╔══

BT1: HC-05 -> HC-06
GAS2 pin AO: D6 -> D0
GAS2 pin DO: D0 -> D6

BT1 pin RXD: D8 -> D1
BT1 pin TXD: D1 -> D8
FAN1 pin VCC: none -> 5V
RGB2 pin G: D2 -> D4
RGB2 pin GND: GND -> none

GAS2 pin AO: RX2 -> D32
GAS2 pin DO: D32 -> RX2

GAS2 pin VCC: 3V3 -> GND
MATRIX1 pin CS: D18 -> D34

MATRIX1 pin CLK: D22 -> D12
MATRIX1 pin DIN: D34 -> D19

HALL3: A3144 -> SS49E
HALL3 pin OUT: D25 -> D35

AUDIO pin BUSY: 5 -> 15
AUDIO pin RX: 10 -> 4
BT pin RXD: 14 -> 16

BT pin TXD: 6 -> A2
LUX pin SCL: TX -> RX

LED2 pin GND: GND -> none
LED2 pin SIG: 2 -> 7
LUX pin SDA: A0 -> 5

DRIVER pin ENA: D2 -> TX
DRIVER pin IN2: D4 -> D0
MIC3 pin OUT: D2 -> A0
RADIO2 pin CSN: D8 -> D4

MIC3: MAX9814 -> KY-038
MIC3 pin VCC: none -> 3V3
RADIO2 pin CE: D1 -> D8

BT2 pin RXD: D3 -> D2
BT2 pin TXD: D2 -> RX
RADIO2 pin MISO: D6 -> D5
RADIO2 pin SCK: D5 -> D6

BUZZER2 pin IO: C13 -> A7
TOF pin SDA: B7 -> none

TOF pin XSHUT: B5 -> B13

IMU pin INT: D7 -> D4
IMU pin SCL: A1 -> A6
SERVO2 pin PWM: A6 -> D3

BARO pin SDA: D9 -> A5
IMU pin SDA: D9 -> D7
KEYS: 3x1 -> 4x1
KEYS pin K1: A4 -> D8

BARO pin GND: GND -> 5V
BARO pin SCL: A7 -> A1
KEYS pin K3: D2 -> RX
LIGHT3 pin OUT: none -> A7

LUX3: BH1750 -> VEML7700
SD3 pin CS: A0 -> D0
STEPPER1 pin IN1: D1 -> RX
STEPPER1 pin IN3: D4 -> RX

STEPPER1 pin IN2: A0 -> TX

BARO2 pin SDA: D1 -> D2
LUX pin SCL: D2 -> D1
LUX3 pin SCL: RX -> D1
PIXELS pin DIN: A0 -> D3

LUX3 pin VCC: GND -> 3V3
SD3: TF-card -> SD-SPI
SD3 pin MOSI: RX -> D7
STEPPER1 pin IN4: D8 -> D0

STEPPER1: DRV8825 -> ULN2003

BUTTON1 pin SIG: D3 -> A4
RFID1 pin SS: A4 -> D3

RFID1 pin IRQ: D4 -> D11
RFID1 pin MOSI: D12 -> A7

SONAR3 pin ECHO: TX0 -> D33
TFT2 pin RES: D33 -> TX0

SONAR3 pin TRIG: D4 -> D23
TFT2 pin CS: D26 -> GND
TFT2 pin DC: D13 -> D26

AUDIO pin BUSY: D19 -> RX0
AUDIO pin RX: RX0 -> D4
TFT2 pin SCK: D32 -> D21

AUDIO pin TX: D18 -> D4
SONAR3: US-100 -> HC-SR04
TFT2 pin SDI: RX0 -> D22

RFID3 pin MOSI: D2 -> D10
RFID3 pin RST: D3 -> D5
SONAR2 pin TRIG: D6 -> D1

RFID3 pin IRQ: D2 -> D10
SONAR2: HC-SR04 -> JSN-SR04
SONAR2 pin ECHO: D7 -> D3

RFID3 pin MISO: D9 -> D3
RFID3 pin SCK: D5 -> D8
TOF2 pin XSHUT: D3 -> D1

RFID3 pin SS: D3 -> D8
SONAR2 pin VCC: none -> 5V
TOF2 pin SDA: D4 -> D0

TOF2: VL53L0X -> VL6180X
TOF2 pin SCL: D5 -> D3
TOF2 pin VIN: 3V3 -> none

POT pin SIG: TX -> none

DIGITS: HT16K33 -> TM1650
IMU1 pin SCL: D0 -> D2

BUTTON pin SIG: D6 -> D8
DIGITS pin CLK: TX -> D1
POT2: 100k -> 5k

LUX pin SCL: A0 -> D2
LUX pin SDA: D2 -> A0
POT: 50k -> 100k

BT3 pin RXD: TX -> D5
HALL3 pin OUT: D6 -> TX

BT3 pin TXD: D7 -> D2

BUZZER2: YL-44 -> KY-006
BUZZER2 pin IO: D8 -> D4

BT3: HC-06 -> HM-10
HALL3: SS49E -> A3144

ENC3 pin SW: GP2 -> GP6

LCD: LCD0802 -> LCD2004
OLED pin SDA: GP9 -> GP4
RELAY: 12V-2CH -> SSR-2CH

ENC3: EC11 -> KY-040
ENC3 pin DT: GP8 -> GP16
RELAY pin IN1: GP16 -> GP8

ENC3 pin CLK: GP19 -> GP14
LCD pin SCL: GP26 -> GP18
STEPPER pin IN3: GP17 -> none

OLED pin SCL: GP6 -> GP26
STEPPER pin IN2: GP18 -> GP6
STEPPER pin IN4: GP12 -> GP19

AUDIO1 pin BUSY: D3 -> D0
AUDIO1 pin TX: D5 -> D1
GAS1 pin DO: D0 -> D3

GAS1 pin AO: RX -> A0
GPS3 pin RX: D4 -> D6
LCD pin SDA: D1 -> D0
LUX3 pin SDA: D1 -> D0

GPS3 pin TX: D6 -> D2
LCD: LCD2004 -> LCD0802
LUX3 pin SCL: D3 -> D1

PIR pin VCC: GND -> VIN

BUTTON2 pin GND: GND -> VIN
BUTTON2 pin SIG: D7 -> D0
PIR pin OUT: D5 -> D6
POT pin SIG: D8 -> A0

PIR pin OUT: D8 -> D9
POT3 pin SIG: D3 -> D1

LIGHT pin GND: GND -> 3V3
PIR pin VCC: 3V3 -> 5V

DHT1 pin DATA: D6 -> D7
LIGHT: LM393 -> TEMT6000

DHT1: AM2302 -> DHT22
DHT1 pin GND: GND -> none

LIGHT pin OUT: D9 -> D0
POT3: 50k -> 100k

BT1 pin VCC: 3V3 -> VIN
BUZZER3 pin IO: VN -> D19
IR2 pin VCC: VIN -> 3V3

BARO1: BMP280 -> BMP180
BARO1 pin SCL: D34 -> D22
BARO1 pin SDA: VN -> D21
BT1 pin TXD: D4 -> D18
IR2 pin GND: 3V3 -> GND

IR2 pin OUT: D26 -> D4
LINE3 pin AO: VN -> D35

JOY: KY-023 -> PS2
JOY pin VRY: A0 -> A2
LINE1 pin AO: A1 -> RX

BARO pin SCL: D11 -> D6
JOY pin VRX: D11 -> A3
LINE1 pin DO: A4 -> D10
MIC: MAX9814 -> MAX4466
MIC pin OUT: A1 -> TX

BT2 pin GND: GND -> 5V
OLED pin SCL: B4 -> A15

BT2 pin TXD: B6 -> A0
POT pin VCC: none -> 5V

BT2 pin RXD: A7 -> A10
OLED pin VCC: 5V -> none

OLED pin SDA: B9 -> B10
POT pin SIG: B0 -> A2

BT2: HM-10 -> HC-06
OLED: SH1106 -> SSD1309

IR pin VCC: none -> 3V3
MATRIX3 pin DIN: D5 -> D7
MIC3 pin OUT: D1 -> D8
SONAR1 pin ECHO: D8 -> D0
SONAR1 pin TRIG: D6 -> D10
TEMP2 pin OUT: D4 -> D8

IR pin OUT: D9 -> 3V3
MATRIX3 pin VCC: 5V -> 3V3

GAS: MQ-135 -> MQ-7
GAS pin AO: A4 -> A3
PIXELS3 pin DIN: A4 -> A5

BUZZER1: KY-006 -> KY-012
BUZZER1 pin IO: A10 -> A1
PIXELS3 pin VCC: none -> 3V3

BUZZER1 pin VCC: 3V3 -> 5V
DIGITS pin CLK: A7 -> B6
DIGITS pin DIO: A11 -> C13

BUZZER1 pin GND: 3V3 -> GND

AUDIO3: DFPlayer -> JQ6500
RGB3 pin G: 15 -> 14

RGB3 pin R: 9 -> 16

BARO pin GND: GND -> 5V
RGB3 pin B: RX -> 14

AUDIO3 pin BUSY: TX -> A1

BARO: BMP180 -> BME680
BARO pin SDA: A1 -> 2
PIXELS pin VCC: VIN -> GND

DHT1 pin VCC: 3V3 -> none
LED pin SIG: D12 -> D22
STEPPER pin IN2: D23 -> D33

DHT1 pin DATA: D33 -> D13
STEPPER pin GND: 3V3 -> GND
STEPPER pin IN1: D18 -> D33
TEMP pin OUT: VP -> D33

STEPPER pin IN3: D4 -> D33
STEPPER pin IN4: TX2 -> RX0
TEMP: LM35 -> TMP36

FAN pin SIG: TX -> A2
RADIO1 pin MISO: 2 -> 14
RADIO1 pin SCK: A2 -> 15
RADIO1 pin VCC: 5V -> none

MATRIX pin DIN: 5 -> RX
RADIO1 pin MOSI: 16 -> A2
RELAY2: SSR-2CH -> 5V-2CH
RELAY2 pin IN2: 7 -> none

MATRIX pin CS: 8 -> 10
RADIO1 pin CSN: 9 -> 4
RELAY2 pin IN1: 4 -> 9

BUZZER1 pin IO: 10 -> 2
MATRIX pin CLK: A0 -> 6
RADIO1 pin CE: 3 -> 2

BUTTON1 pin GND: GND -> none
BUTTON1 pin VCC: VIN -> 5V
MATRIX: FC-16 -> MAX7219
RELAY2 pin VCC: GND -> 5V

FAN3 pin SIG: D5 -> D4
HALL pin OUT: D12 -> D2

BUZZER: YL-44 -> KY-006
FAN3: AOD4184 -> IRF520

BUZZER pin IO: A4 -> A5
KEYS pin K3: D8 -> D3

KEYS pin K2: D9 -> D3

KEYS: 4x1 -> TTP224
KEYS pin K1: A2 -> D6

╚══

Problem details
The range runs from the line above containing "PIR pin VCC: 3V3 -> 5V" to the line containing "TEMP pin OUT: VP -> D33", inclusive. Restate those lines word for word and no others.

Task solution
PIR pin VCC: 3V3 -> 5V

DHT1 pin DATA: D6 -> D7
LIGHT: LM393 -> TEMT6000

DHT1: AM2302 -> DHT22
DHT1 pin GND: GND -> none

LIGHT pin OUT: D9 -> D0
POT3: 50k -> 100k

BT1 pin VCC: 3V3 -> VIN
BUZZER3 pin IO: VN -> D19
IR2 pin VCC: VIN -> 3V3

BARO1: BMP280 -> BMP180
BARO1 pin SCL: D34 -> D22
BARO1 pin SDA: VN -> D21
BT1 pin TXD: D4 -> D18
IR2 pin GND: 3V3 -> GND

IR2 pin OUT: D26 -> D4
LINE3 pin AO: VN -> D35

JOY: KY-023 -> PS2
JOY pin VRY: A0 -> A2
LINE1 pin AO: A1 -> RX

BARO pin SCL: D11 -> D6
JOY pin VRX: D11 -> A3
LINE1 pin DO: A4 -> D10
MIC: MAX9814 -> MAX4466
MIC pin OUT: A1 -> TX

BT2 pin GND: GND -> 5V
OLED pin SCL: B4 -> A15

BT2 pin TXD: B6 -> A0
POT pin VCC: none -> 5V

BT2 pin RXD: A7 -> A10
OLED pin VCC: 5V -> none

OLED pin SDA: B9 -> B10
POT pin SIG: B0 -> A2

BT2: HM-10 -> HC-06
OLED: SH1106 -> SSD1309

IR pin VCC: none -> 3V3
MATRIX3 pin DIN: D5 -> D7
MIC3 pin OUT: D1 -> D8
SONAR1 pin ECHO: D8 -> D0
SONAR1 pin TRIG: D6 -> D10
TEMP2 pin OUT: D4 -> D8

IR pin OUT: D9 -> 3V3
MATRIX3 pin VCC: 5V -> 3V3

GAS: MQ-135 -> MQ-7
GAS pin AO: A4 -> A3
PIXELS3 pin DIN: A4 -> A5

BUZZER1: KY-006 -> KY-012
BUZZER1 pin IO: A10 -> A1
PIXELS3 pin VCC: none -> 3V3

BUZZER1 pin VCC: 3V3 -> 5V
DIGITS pin CLK: A7 -> B6
DIGITS pin DIO: A11 -> C13

BUZZER1 pin GND: 3V3 -> GND

AUDIO3: DFPlayer -> JQ6500
RGB3 pin G: 15 -> 14

RGB3 pin R: 9 -> 16

BARO pin GND: GND -> 5V
RGB3 pin B: RX -> 14

AUDIO3 pin BUSY: TX -> A1

BARO: BMP180 -> BME680
BARO pin SDA: A1 -> 2
PIXELS pin VCC: VIN -> GND

DHT1 pin VCC: 3V3 -> none
LED pin SIG: D12 -> D22
STEPPER pin IN2: D23 -> D33

DHT1 pin DATA: D33 -> D13
STEPPER pin GND: 3V3 -> GND
STEPPER pin IN1: D18 -> D33
TEMP pin OUT: VP -> D33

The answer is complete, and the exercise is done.